Stored records
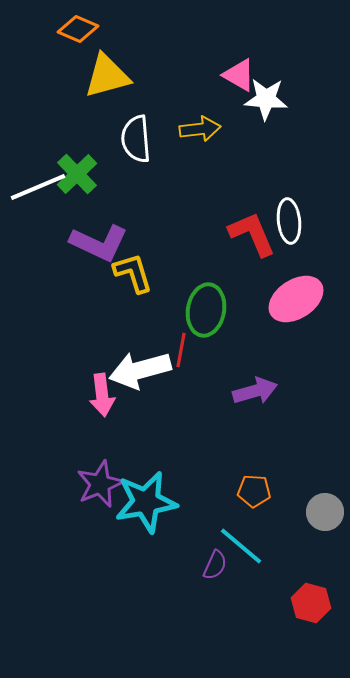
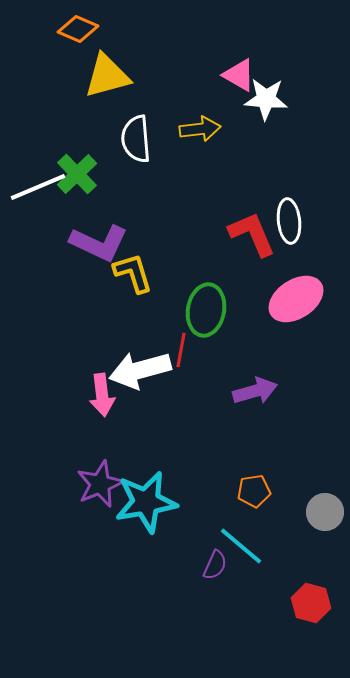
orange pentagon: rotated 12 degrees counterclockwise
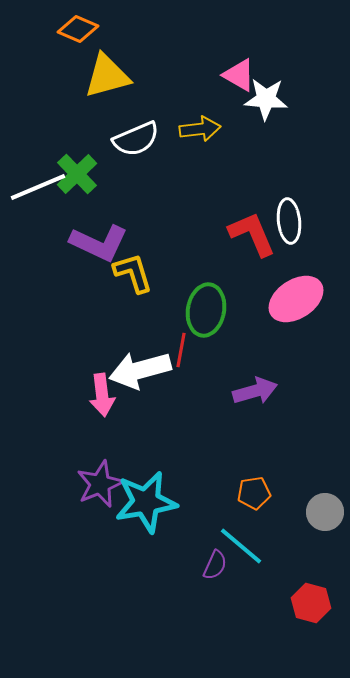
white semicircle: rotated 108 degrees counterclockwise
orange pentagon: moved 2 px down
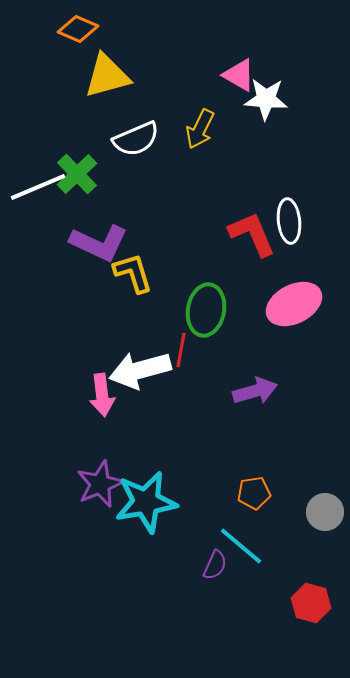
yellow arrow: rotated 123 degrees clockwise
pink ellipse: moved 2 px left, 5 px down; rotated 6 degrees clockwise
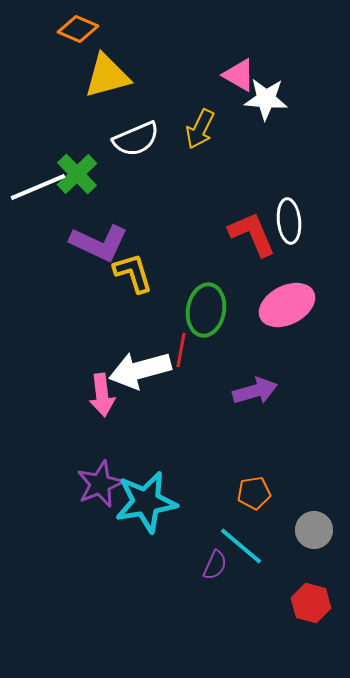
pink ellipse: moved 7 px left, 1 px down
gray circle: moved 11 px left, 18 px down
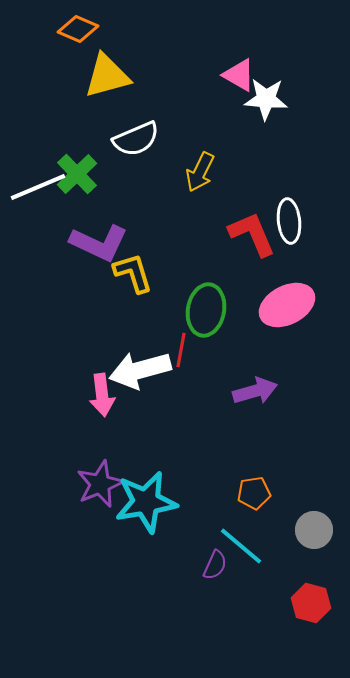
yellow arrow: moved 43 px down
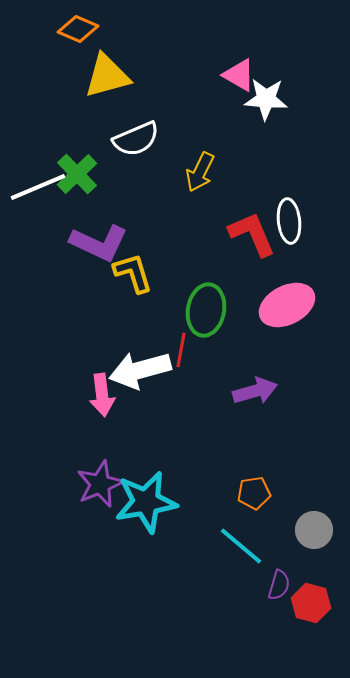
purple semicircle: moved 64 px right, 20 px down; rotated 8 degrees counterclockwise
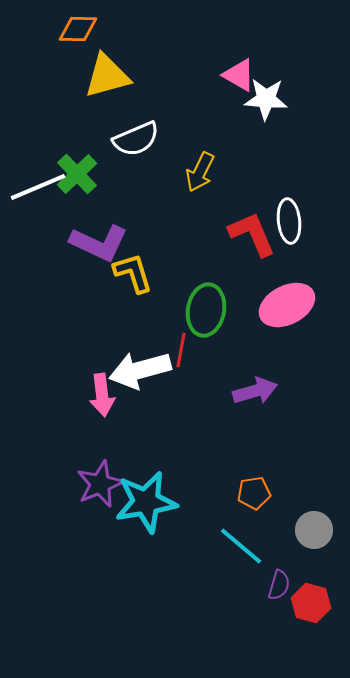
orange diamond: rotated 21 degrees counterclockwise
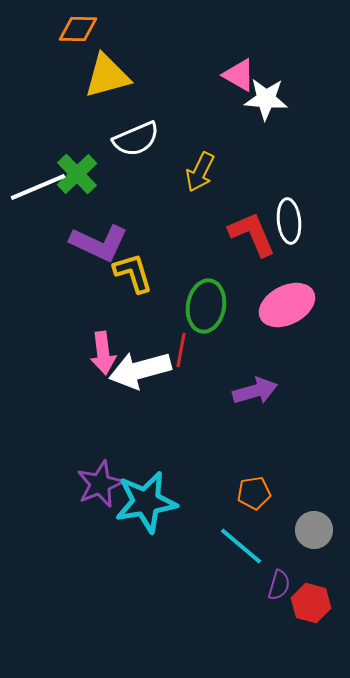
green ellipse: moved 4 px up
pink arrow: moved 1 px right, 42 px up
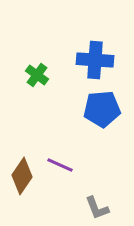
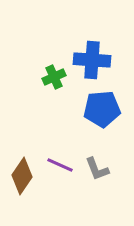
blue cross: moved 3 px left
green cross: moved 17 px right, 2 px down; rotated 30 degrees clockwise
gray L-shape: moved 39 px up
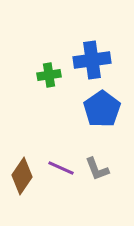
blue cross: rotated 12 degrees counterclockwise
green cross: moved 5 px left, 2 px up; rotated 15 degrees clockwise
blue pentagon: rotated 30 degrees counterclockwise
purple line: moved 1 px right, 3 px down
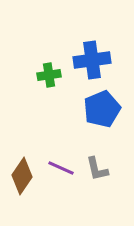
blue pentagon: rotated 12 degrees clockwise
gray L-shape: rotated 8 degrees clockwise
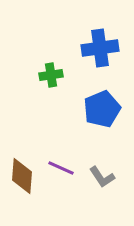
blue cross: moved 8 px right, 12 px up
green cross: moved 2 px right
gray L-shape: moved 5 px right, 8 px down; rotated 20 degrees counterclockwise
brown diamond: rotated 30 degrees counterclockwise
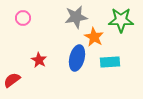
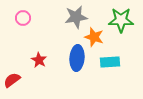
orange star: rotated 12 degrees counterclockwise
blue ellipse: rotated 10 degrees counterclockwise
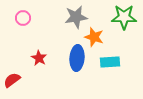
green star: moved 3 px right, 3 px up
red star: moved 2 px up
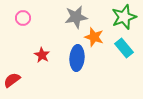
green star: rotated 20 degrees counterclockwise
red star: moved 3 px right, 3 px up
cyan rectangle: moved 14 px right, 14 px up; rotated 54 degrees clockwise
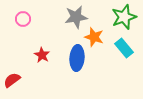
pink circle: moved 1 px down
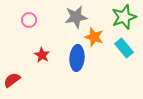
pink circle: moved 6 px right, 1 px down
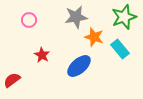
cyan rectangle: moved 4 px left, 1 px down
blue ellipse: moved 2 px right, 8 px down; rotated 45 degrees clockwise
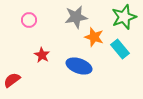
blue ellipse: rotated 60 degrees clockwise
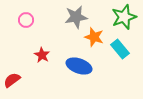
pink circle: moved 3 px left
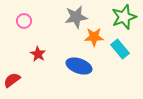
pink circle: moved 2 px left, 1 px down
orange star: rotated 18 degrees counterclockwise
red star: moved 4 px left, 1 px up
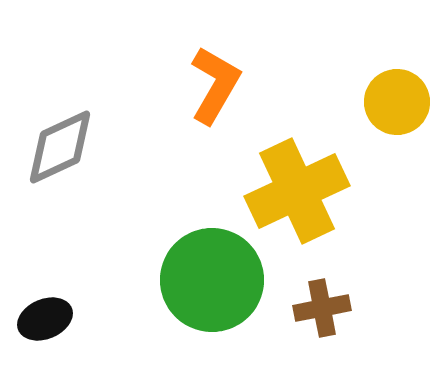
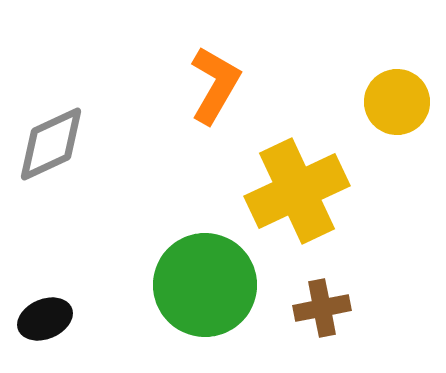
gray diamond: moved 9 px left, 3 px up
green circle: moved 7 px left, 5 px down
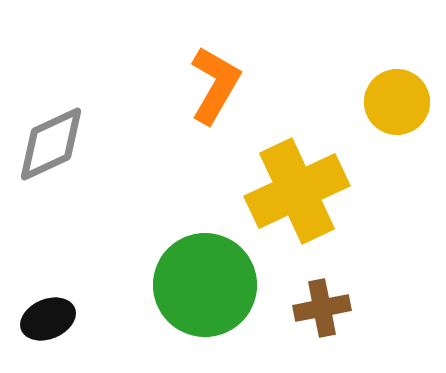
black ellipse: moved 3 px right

## EXERCISE DETAILS
Please repeat the items word for word, starting at the line containing "orange star: rotated 12" and running through the end of the items, both ends included. Leave out the picture lines.

## WRITTEN RESPONSE
orange star: rotated 12 degrees counterclockwise
blue ellipse: rotated 10 degrees counterclockwise
green star: moved 3 px right, 3 px up
red star: moved 2 px up
green star: rotated 20 degrees counterclockwise
red star: moved 3 px right, 3 px up
cyan rectangle: moved 14 px right, 14 px up; rotated 54 degrees clockwise
pink circle: moved 1 px down
pink circle: moved 6 px right, 1 px down
cyan rectangle: moved 4 px left, 1 px down
blue ellipse: moved 2 px right, 8 px down; rotated 45 degrees clockwise
blue ellipse: rotated 60 degrees clockwise
pink circle: moved 3 px left
pink circle: moved 2 px left, 1 px down
orange star: rotated 18 degrees counterclockwise
red star: moved 4 px left, 1 px up
gray diamond: moved 9 px left, 3 px up
green circle: moved 7 px left, 5 px down
black ellipse: moved 3 px right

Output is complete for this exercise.